_Work instructions_
Could you repeat, exactly and with no pictures, only the lines from the start of the records through the line containing "green 1x4 brick [131,200,277,306] -> none"?

(Spatial reasoning data)
+ + + + +

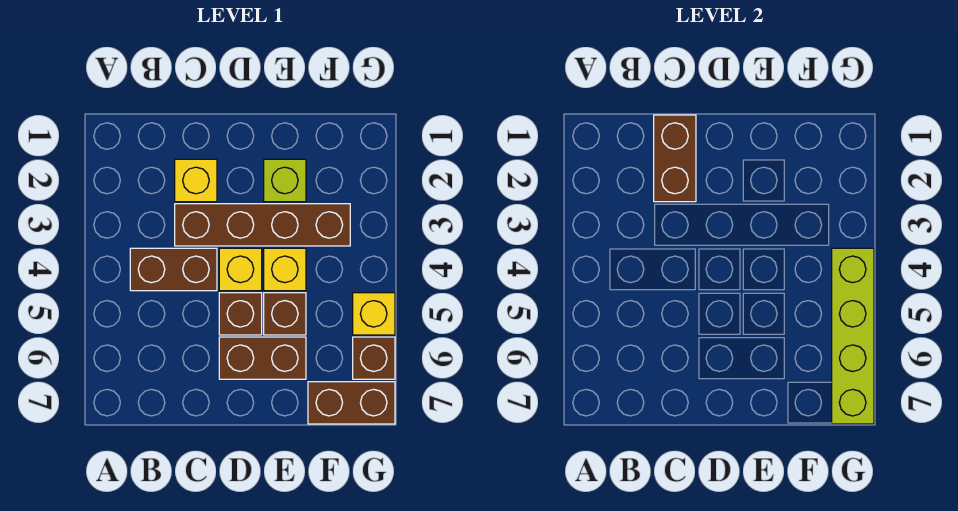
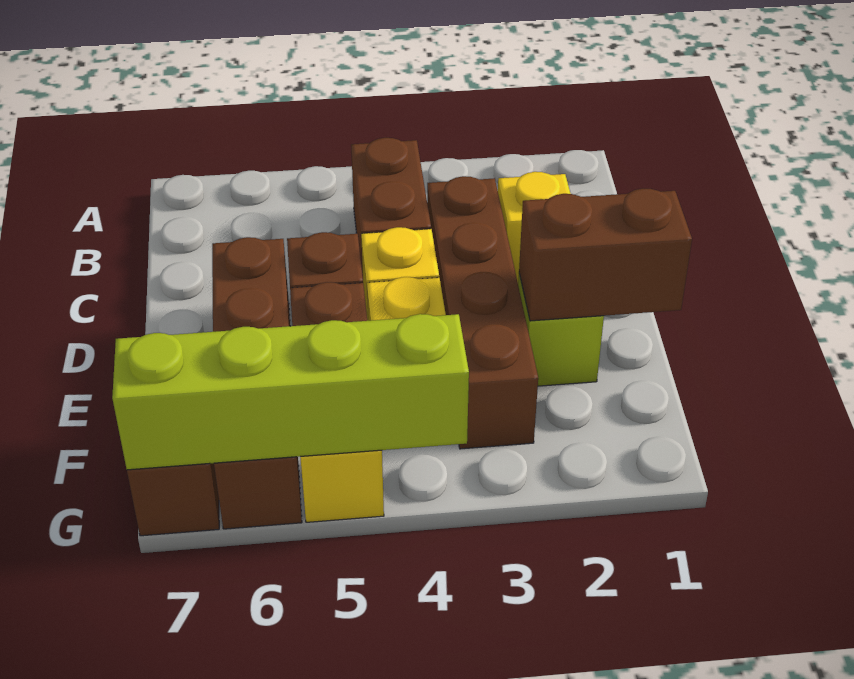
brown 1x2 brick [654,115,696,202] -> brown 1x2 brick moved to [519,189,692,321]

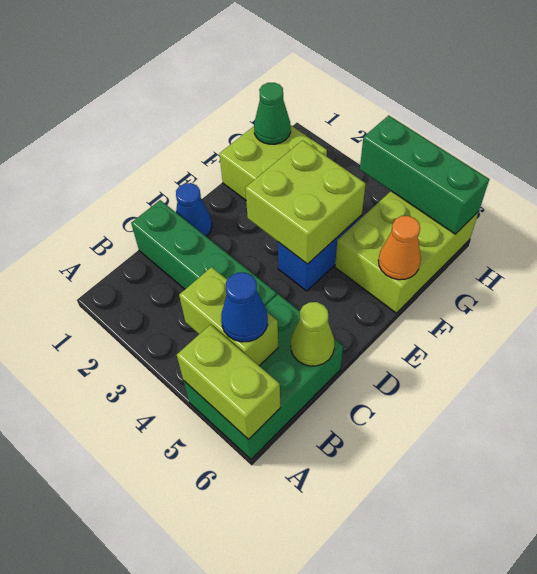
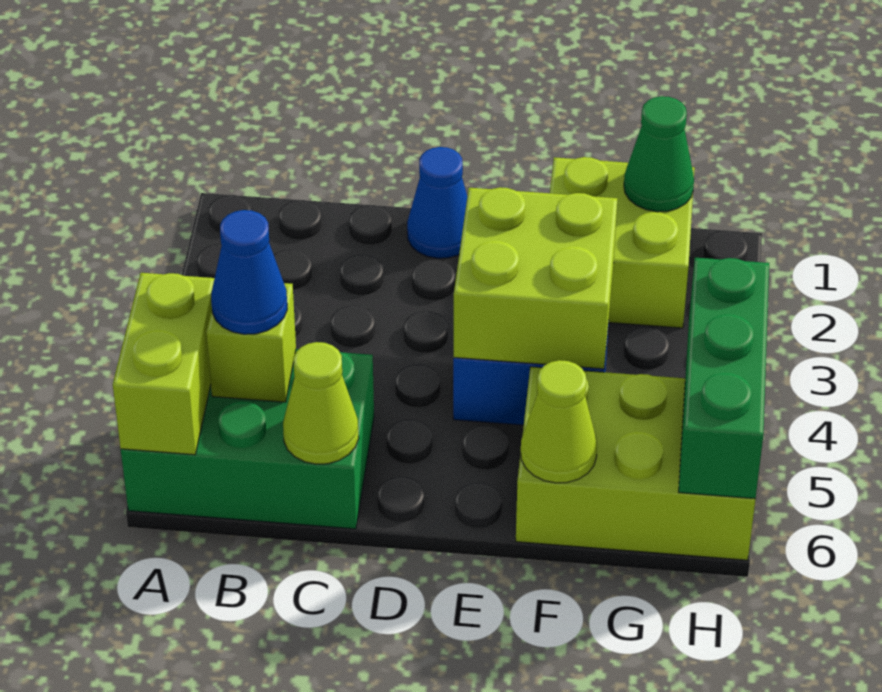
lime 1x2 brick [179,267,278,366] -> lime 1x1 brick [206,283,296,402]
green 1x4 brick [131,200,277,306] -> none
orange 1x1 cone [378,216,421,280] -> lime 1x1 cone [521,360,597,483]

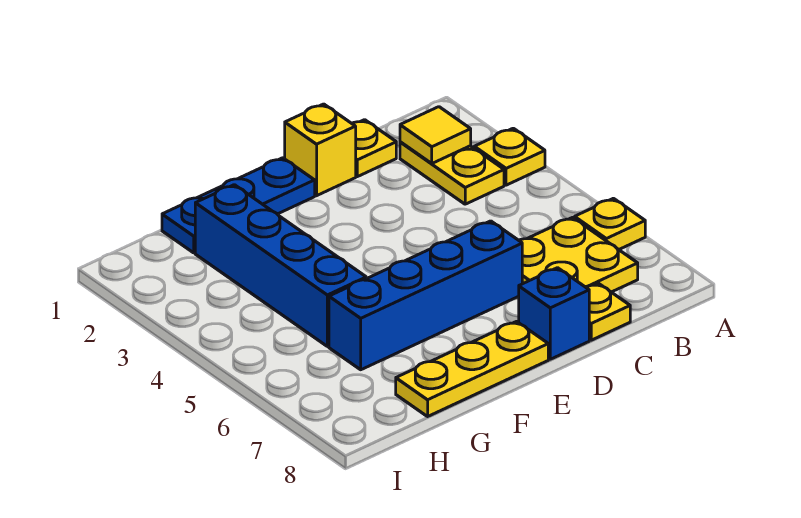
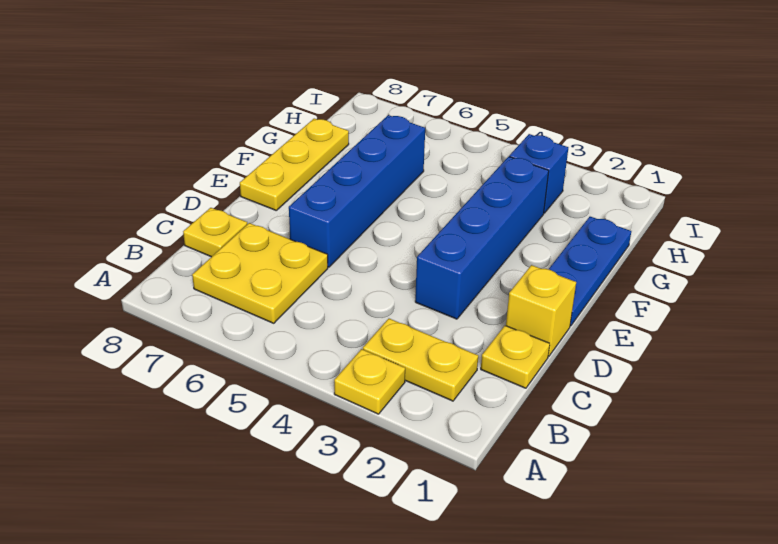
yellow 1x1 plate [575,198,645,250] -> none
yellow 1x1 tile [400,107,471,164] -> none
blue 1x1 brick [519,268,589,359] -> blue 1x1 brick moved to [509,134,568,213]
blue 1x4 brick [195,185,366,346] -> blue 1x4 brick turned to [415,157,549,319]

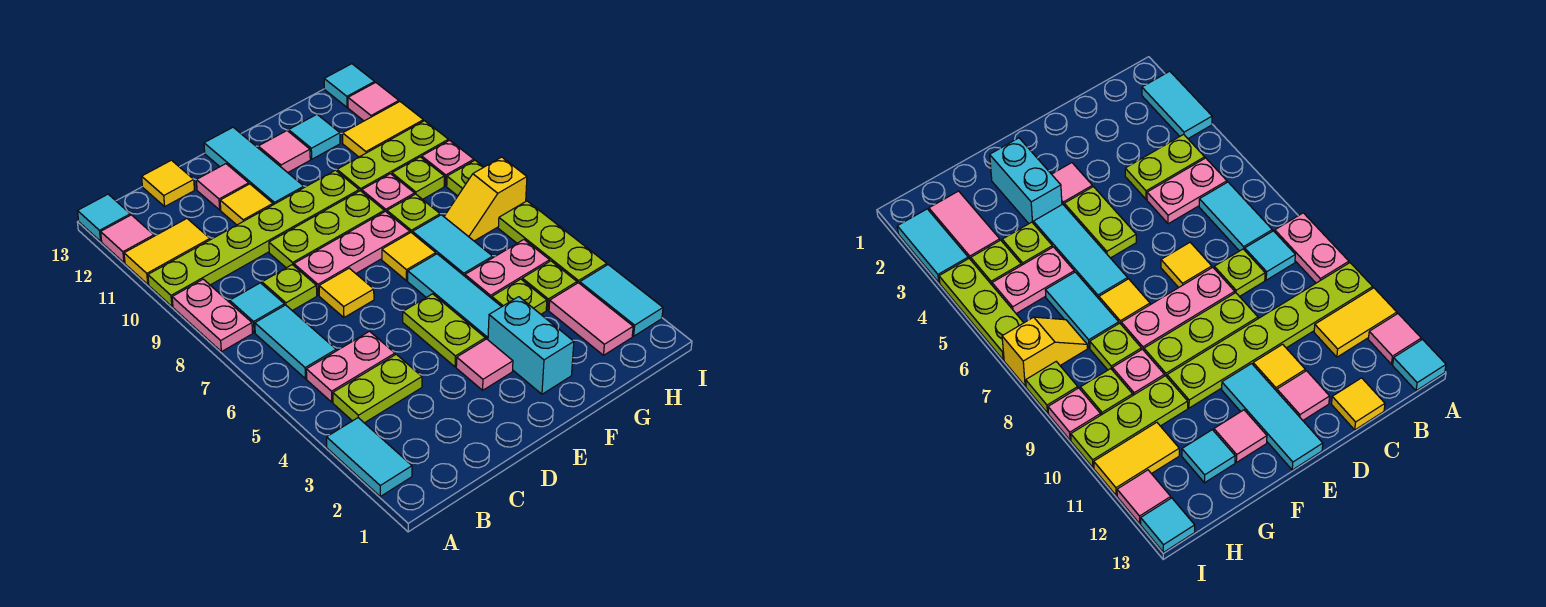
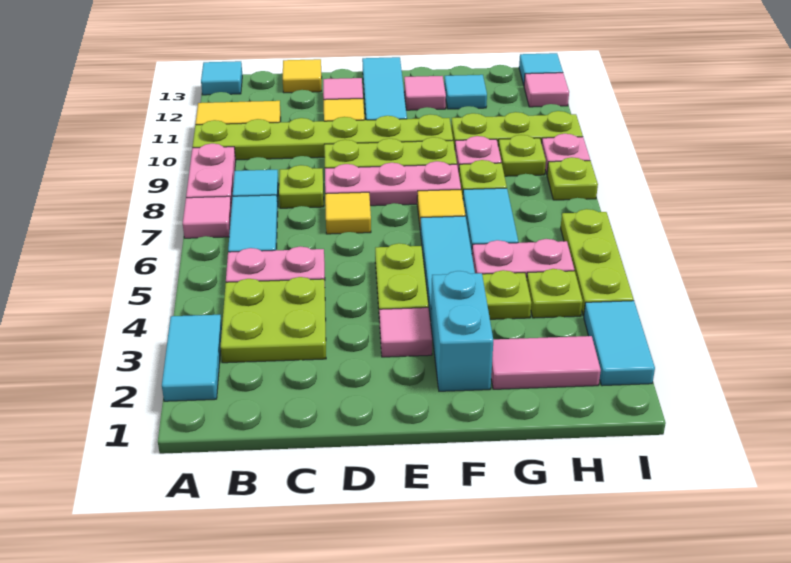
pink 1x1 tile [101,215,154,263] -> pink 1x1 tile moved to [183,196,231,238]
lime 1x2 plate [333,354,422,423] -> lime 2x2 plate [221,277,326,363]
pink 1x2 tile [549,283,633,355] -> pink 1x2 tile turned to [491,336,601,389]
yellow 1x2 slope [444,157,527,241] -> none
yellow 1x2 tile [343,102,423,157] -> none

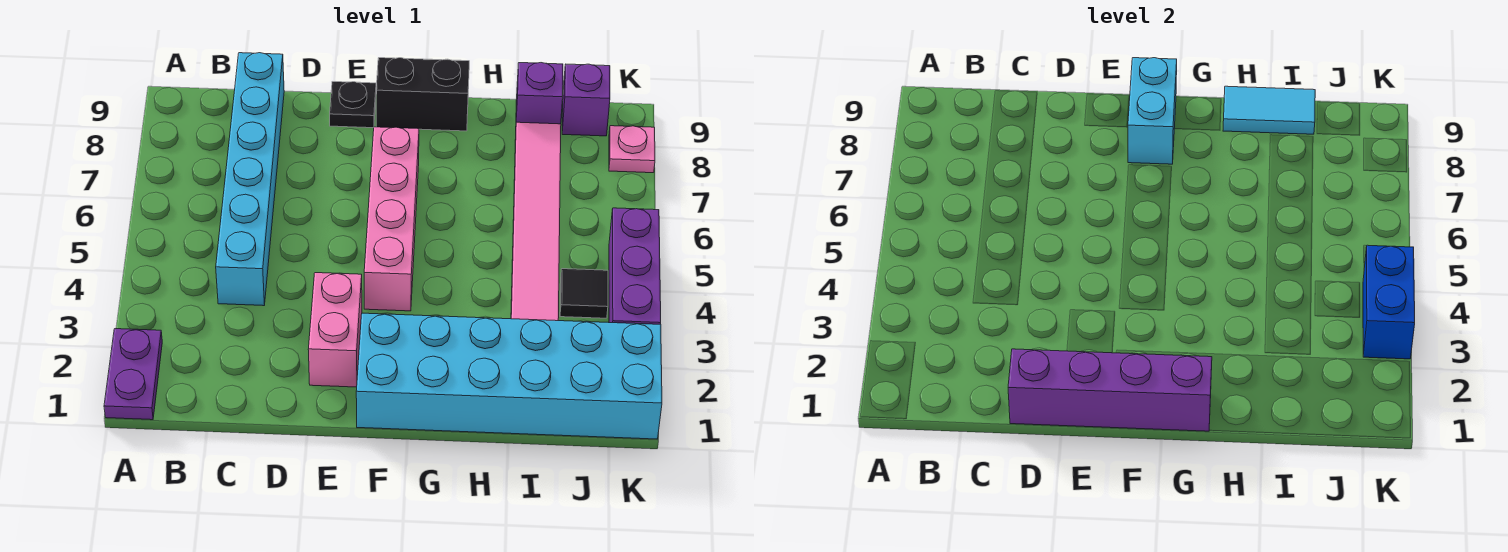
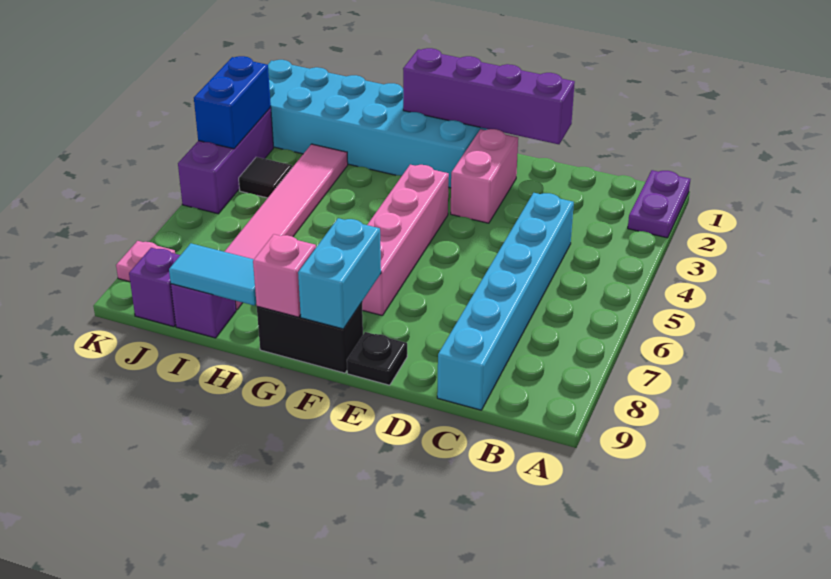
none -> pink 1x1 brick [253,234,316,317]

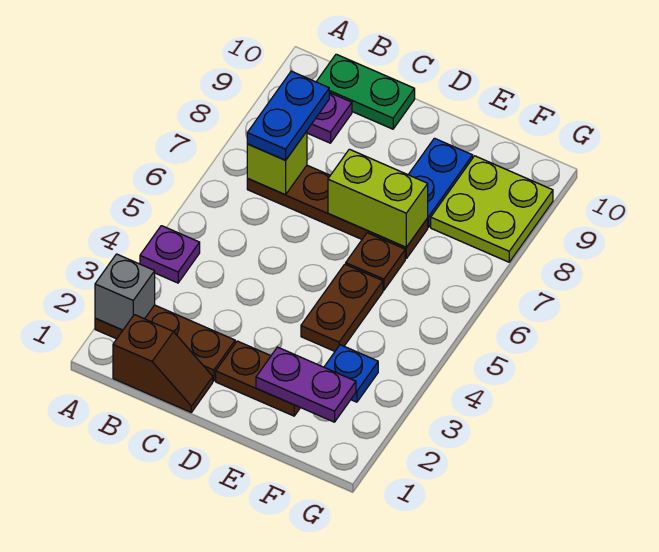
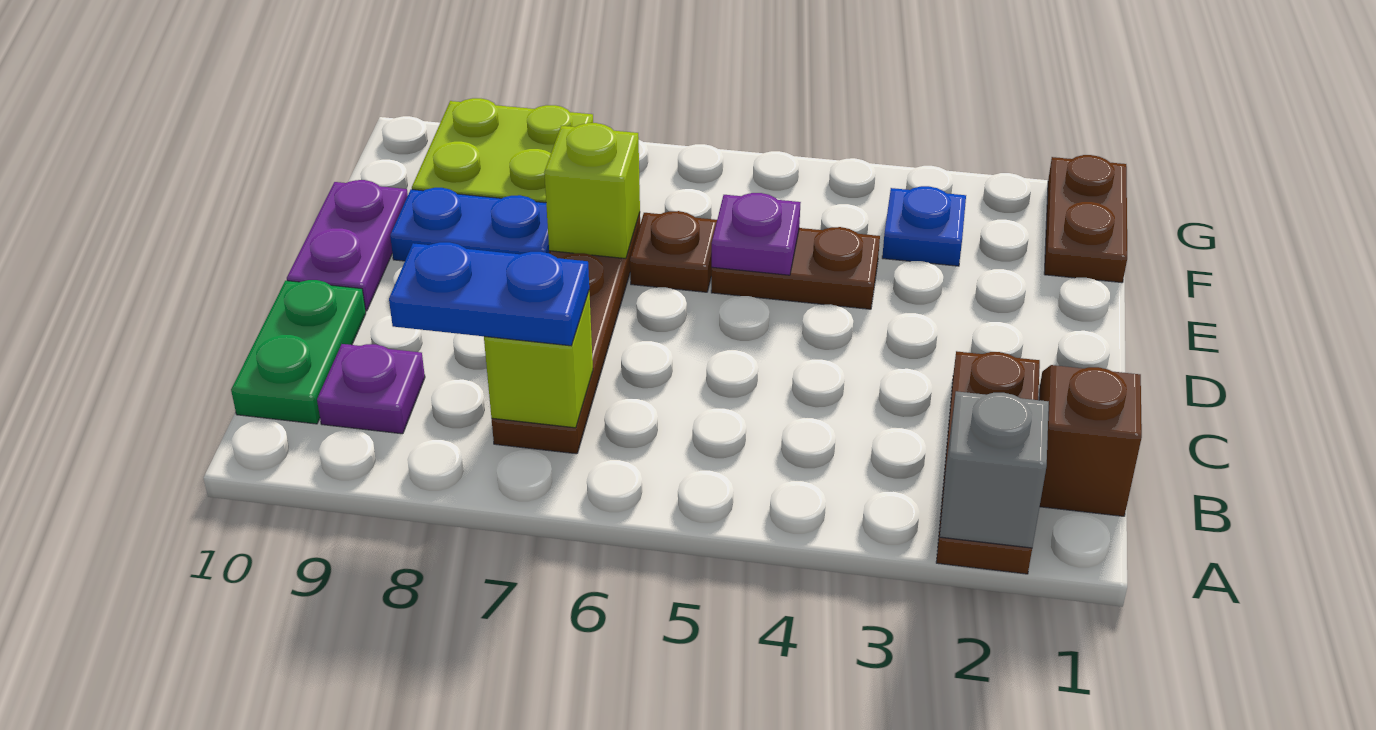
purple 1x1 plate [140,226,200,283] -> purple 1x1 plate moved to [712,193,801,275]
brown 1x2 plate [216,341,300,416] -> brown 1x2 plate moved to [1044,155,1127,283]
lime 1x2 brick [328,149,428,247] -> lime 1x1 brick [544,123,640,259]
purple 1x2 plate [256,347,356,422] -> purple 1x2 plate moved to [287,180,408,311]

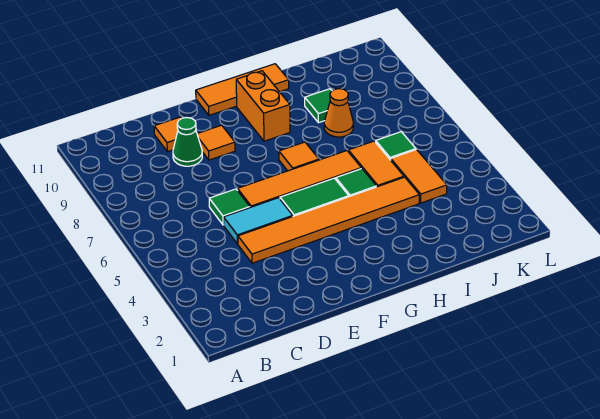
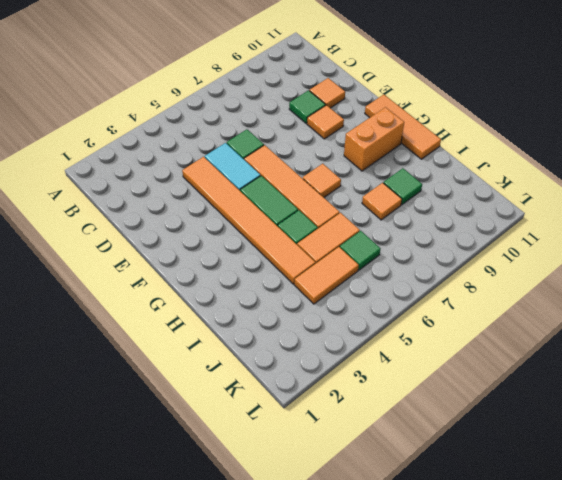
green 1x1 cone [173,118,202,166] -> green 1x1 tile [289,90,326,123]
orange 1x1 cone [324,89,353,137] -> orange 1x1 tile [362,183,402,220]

+ + + + +

_Written solution_
brown 1x2 brick [654,115,696,202] -> brown 1x2 brick moved to [519,189,692,321]

lime 1x2 brick [179,267,278,366] -> lime 1x1 brick [206,283,296,402]
green 1x4 brick [131,200,277,306] -> none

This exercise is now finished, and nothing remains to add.